Exercise:
Omitting all pictures, print the lines of the listing from the one containing "yellow_donifal [411, 308]" through the final line, both ends included, with no other text.

Listed records:
· · · · ·

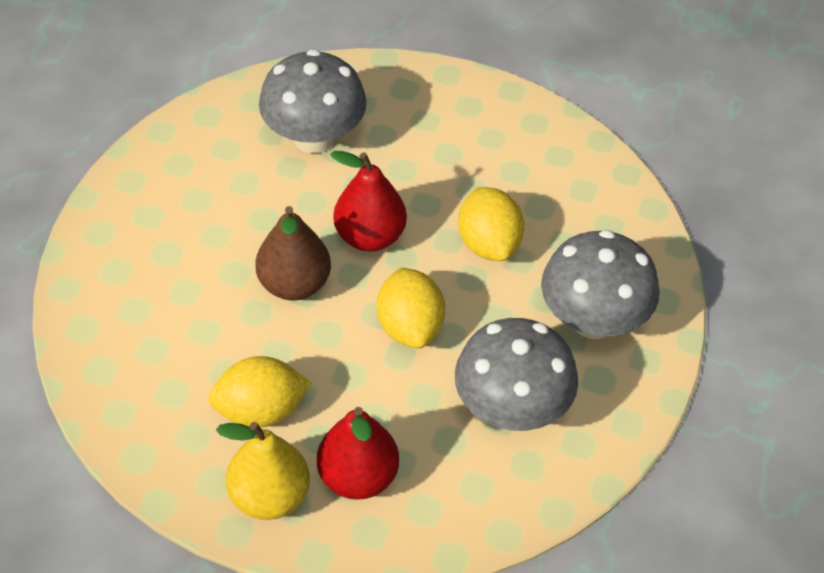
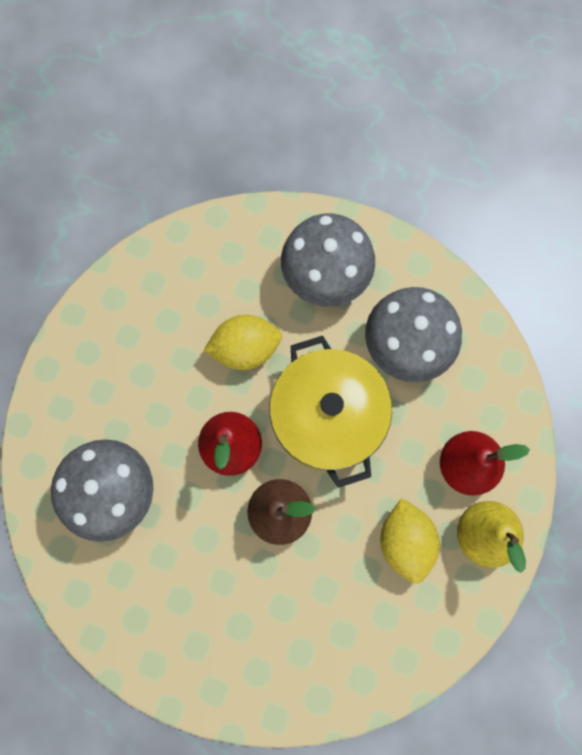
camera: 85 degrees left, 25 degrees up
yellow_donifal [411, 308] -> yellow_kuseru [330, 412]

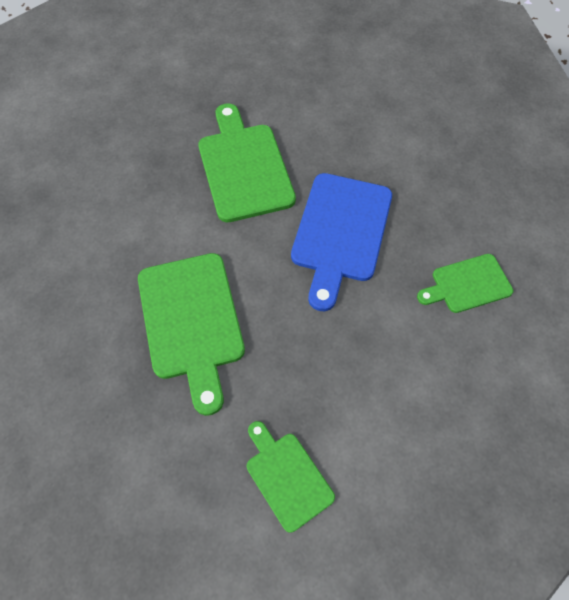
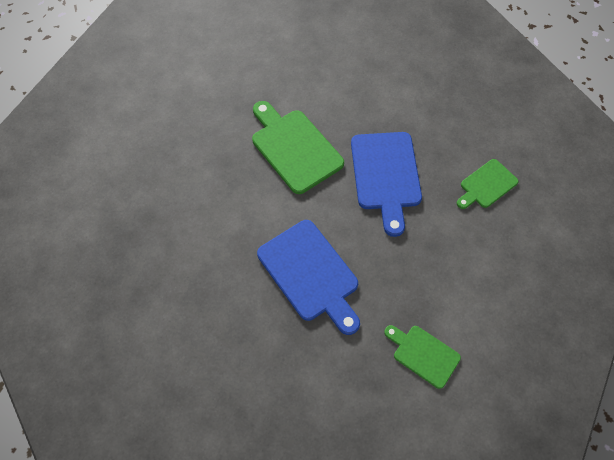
camera: 20 degrees left, 0 degrees up
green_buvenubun [191, 334] -> blue_buvenubun [308, 277]

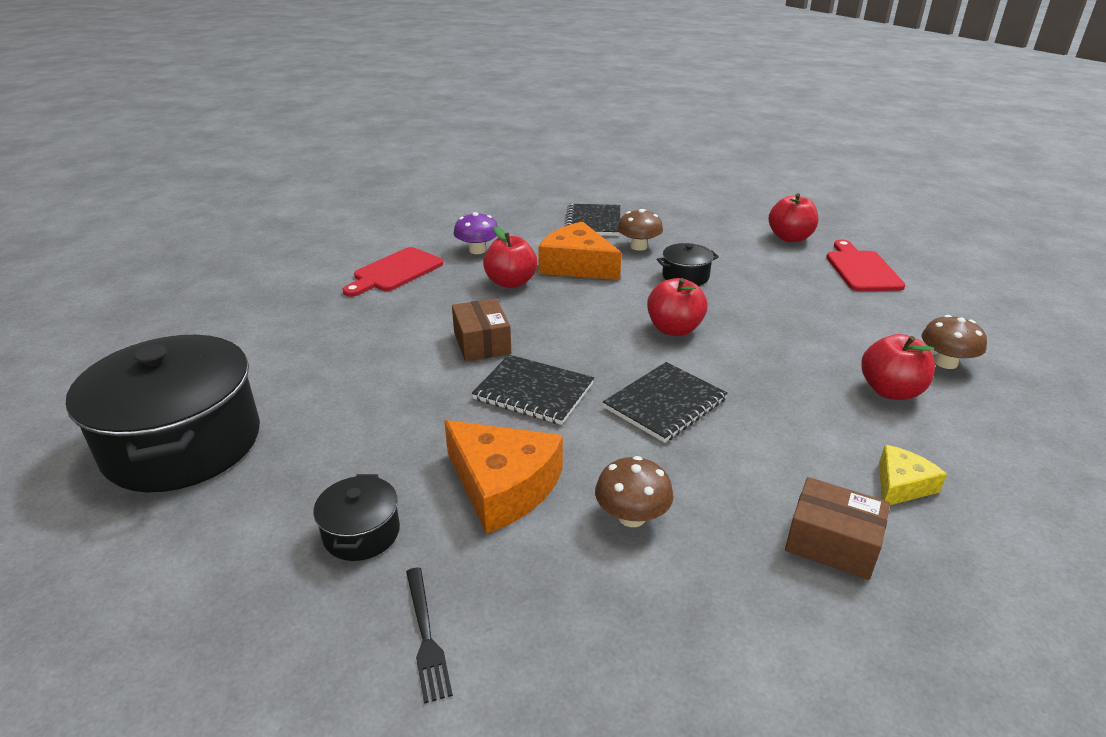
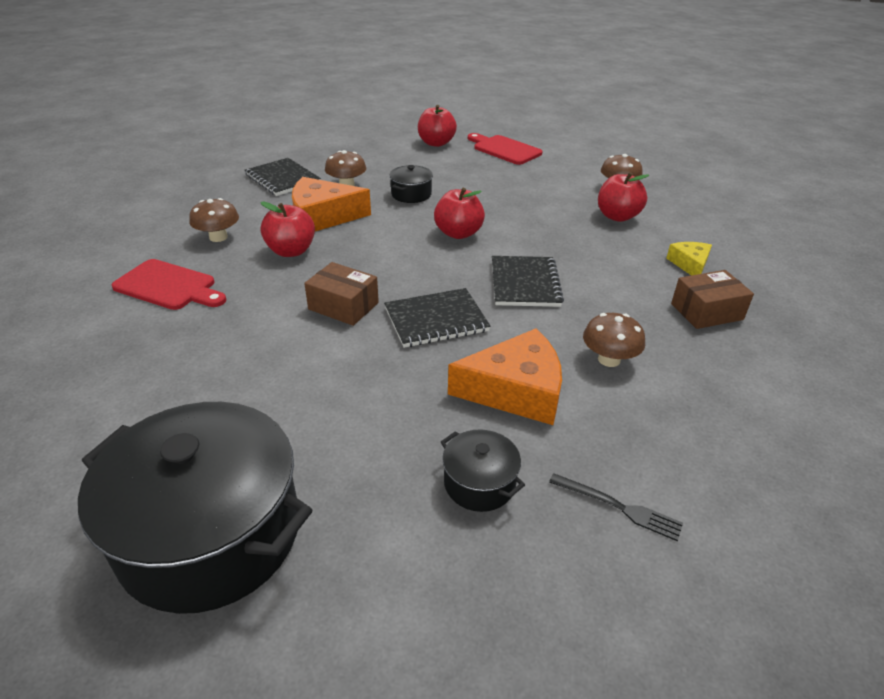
camera: 45 degrees left, 5 degrees up
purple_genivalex [475, 233] -> brown_genivalex [214, 220]
red_buvenubun [393, 272] -> red_buvenubun [169, 284], 60 degrees counterclockwise

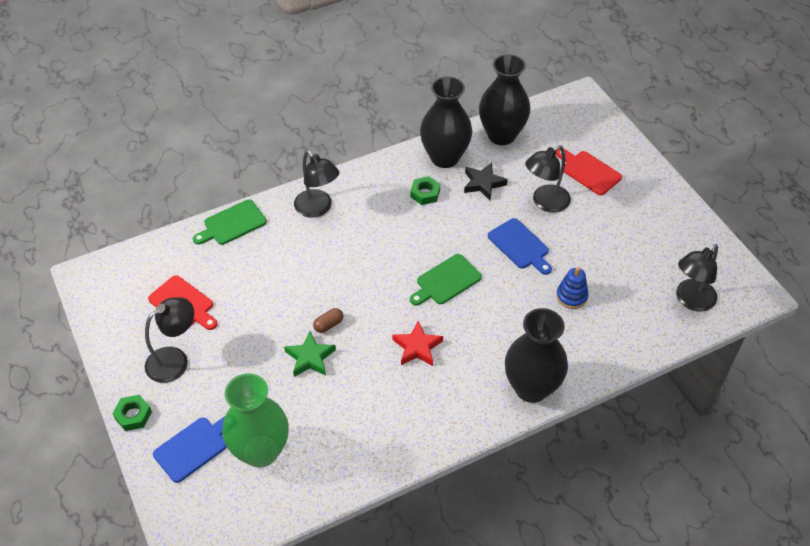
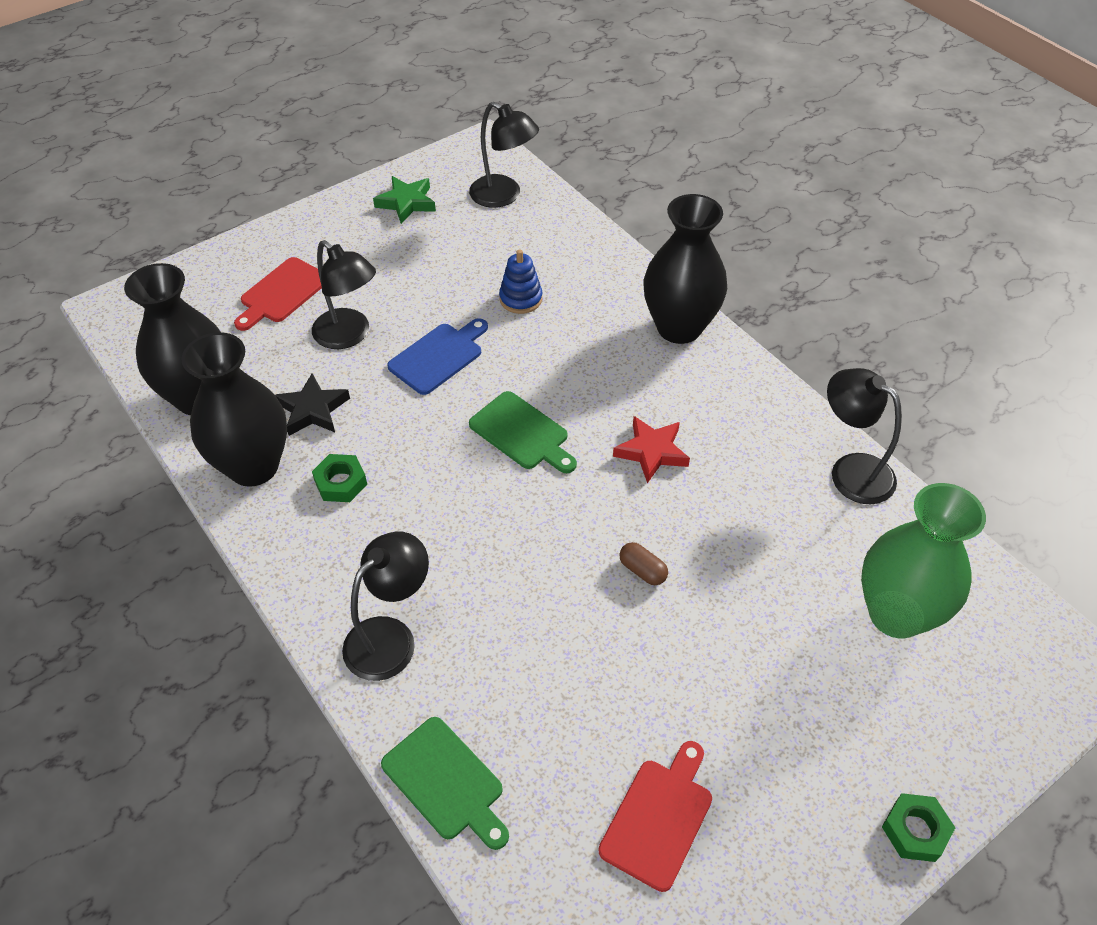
camera: 100 degrees left, 0 degrees up
blue_buvenubun [190, 449] -> none
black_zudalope [169, 340] -> black_zudalope [864, 436], move
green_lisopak [310, 354] -> green_lisopak [404, 200], move

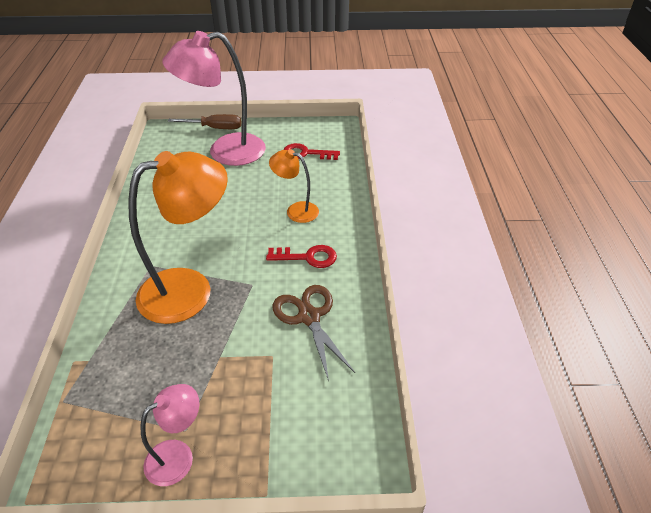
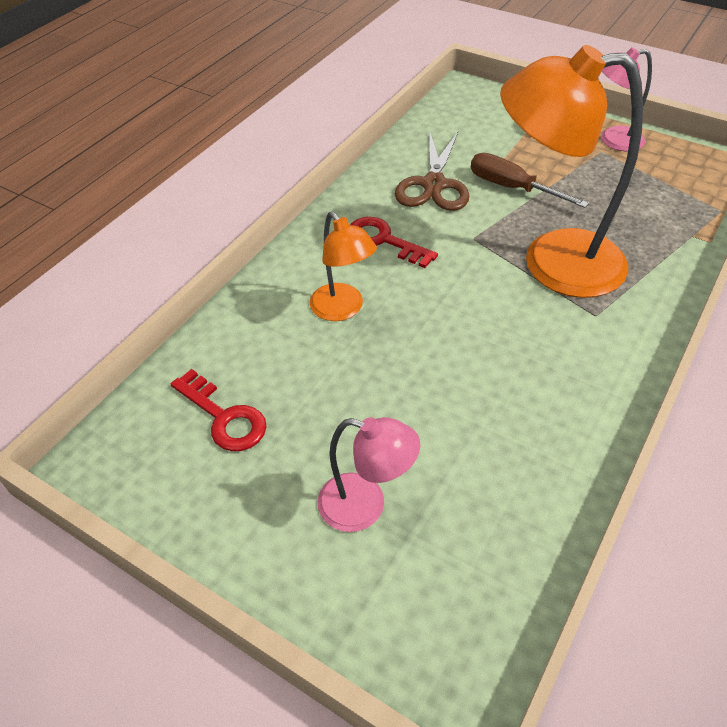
camera: 145 degrees left, 5 degrees up
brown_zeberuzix [204, 121] -> brown_zeberuzix [530, 180], move
pink_zudalope [214, 98] -> pink_zudalope [369, 474], x0.51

· · · · ·

Result for this task:
yellow_donifal [411, 308] -> yellow_kuseru [330, 412]

camera: 20 degrees left, 0 degrees up
green_buvenubun [191, 334] -> blue_buvenubun [308, 277]

camera: 45 degrees left, 5 degrees up
purple_genivalex [475, 233] -> brown_genivalex [214, 220]
red_buvenubun [393, 272] -> red_buvenubun [169, 284], 60 degrees counterclockwise

camera: 100 degrees left, 0 degrees up
blue_buvenubun [190, 449] -> none
black_zudalope [169, 340] -> black_zudalope [864, 436], move
green_lisopak [310, 354] -> green_lisopak [404, 200], move

camera: 145 degrees left, 5 degrees up
brown_zeberuzix [204, 121] -> brown_zeberuzix [530, 180], move
pink_zudalope [214, 98] -> pink_zudalope [369, 474], x0.51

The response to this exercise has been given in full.